EXERCISE DETAILS
Print the records exactly as written, and let no picture into the answer.

INFORMATION GIVEN
BEGIN

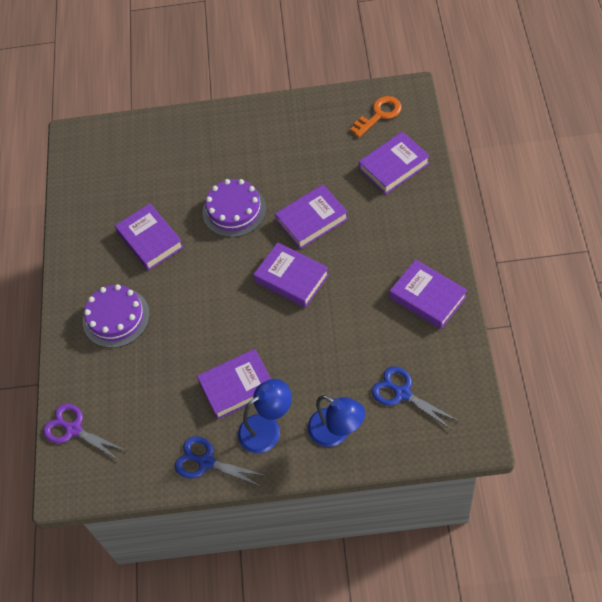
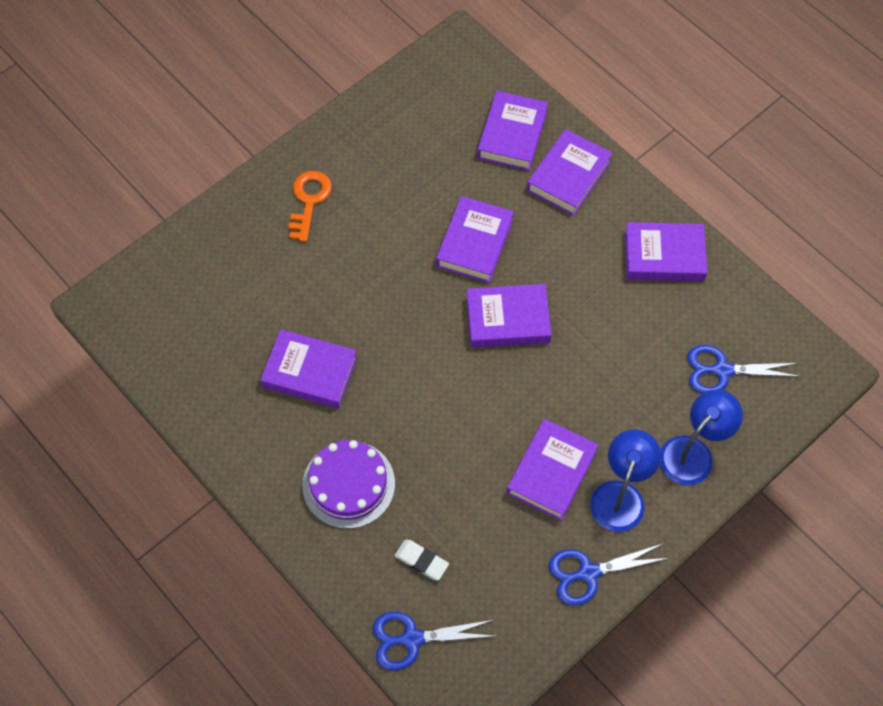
camera: 45 degrees left, 5 degrees up
purple scissors [43,404,127,461] -> blue scissors [373,612,494,670]
purple cake [203,179,266,237] -> none
blue lamp [308,395,365,447] -> blue lamp turned 45 degrees counterclockwise [660,389,743,485]
orange key [350,96,402,137] -> orange key moved to [288,171,332,242]
none -> white eraser [395,539,449,581]
none -> purple book [527,129,612,216]

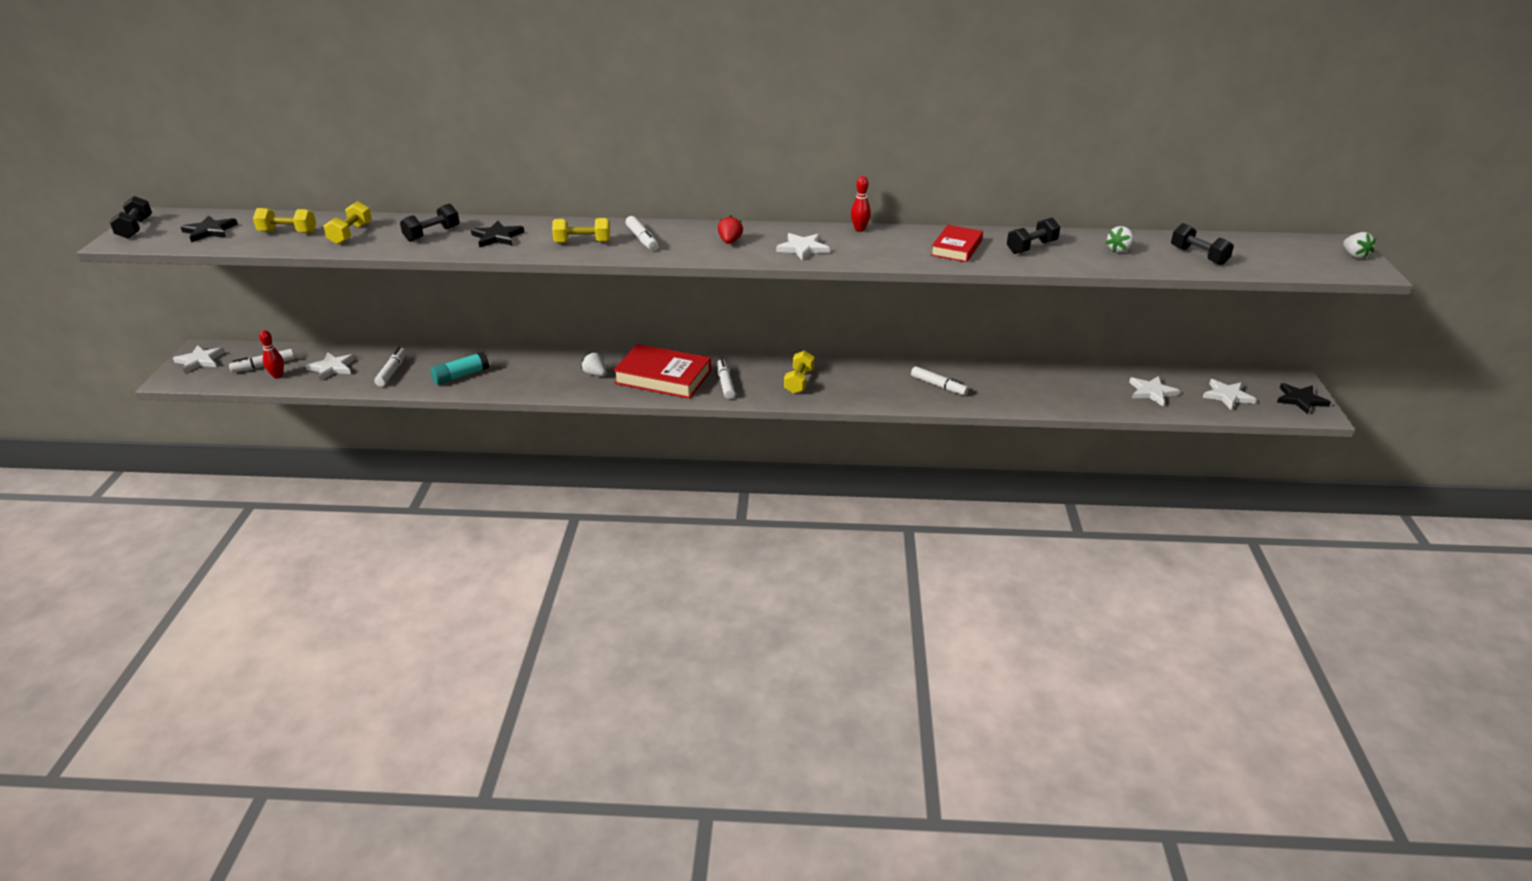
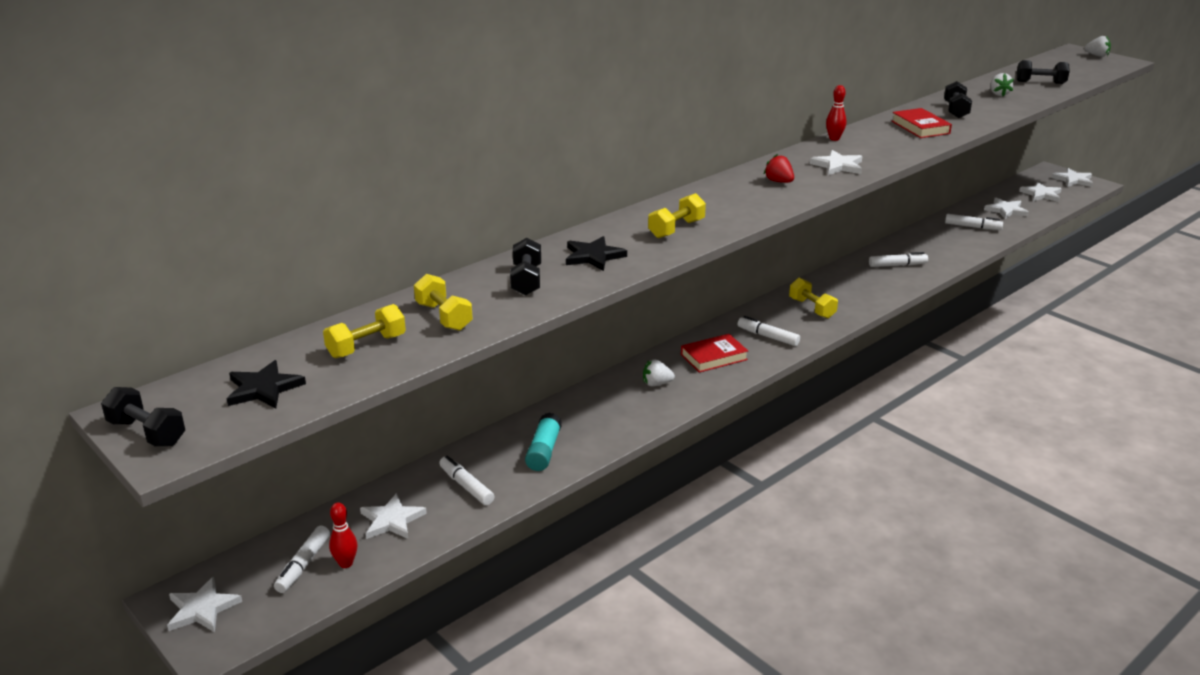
camera: 45 degrees left, 5 degrees down
red book [613,344,711,399] -> red book [681,334,748,373], size x0.61
white marker [625,216,658,250] -> white marker moved to [945,214,1003,230]
black star [1277,383,1331,414] -> white star [1052,168,1093,187]

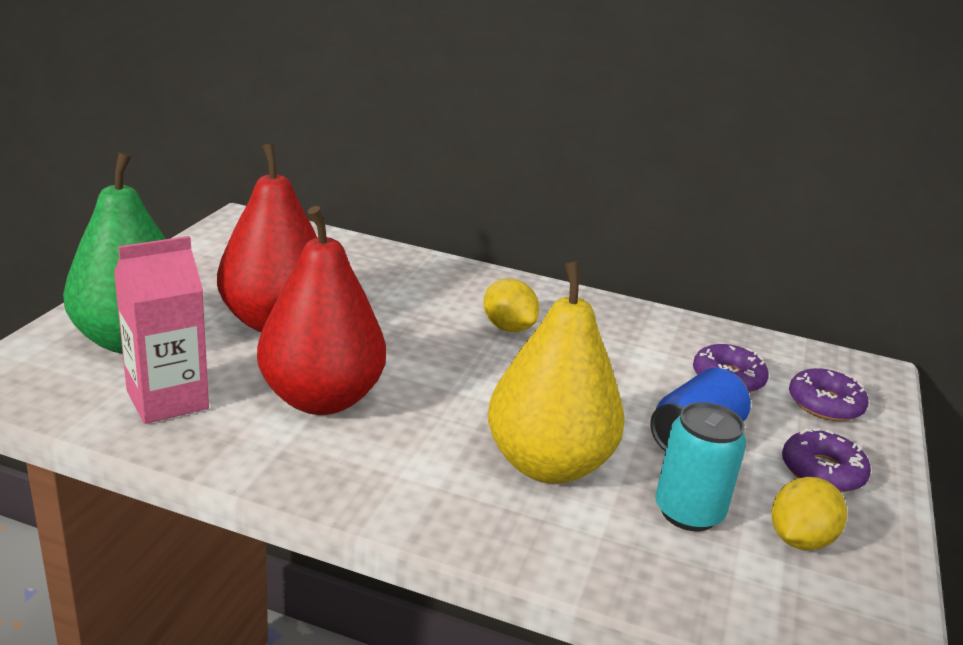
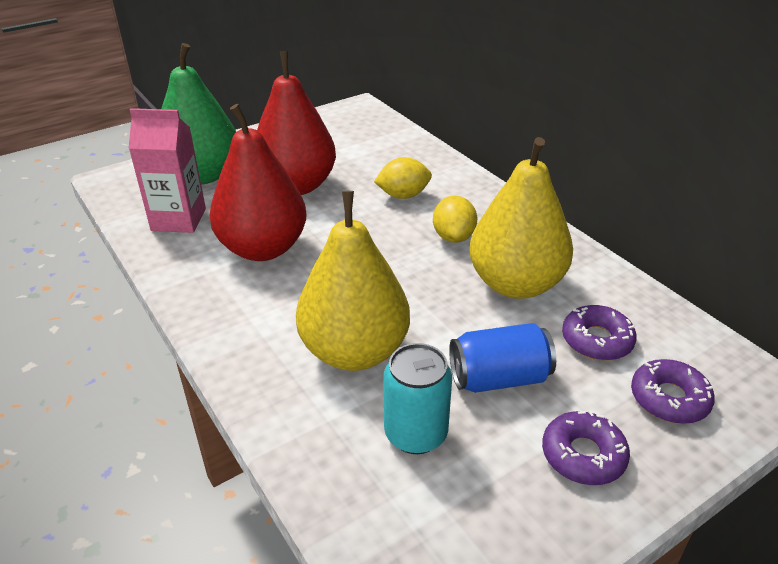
camera: 40 degrees right, 10 degrees up
yellow lemon [772,477,847,551] -> yellow lemon moved to [374,157,432,199]
none -> yellow pear [469,137,573,299]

END

EXERCISE ANSWER
camera: 45 degrees left, 5 degrees up
purple scissors [43,404,127,461] -> blue scissors [373,612,494,670]
purple cake [203,179,266,237] -> none
blue lamp [308,395,365,447] -> blue lamp turned 45 degrees counterclockwise [660,389,743,485]
orange key [350,96,402,137] -> orange key moved to [288,171,332,242]
none -> white eraser [395,539,449,581]
none -> purple book [527,129,612,216]

camera: 45 degrees left, 5 degrees down
red book [613,344,711,399] -> red book [681,334,748,373], size x0.61
white marker [625,216,658,250] -> white marker moved to [945,214,1003,230]
black star [1277,383,1331,414] -> white star [1052,168,1093,187]

camera: 40 degrees right, 10 degrees up
yellow lemon [772,477,847,551] -> yellow lemon moved to [374,157,432,199]
none -> yellow pear [469,137,573,299]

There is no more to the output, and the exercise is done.